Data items
◇ ◇ ◇

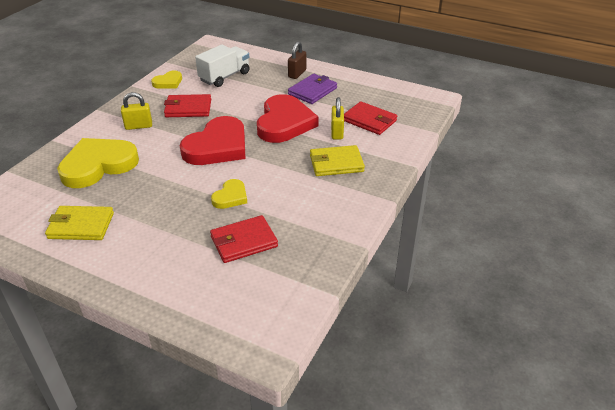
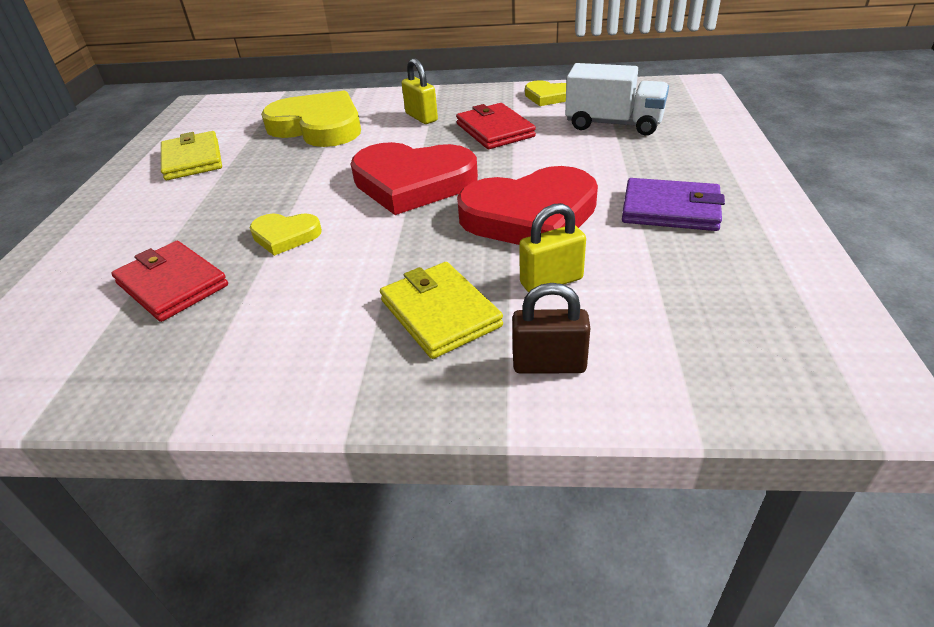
camera: 70 degrees right, 0 degrees up
brown padlock [288,42,306,79] -> brown padlock moved to [512,283,590,374]
red wallet [344,101,397,135] -> none

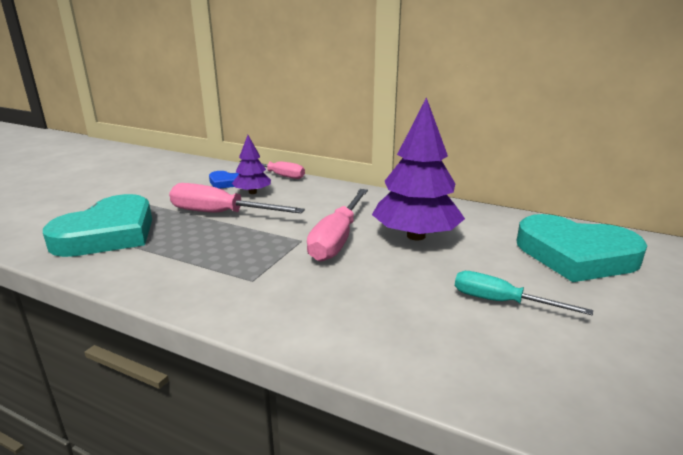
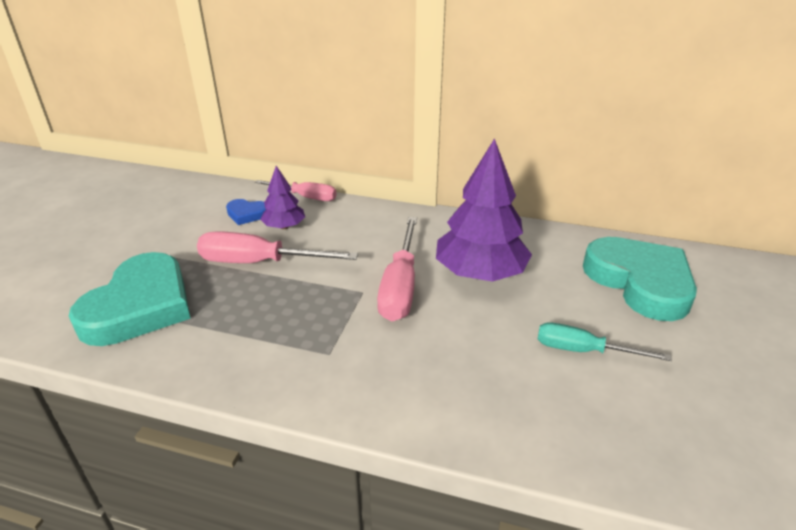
camera: 10 degrees left, 10 degrees up
turquoise heart [517,214,648,282] -> turquoise heart turned 135 degrees counterclockwise [583,237,697,321]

◇ ◇ ◇

Exercise brief
Could you output all the entries above exactly as written, leaving out the pictures?

Solution to this task
camera: 70 degrees right, 0 degrees up
brown padlock [288,42,306,79] -> brown padlock moved to [512,283,590,374]
red wallet [344,101,397,135] -> none

camera: 10 degrees left, 10 degrees up
turquoise heart [517,214,648,282] -> turquoise heart turned 135 degrees counterclockwise [583,237,697,321]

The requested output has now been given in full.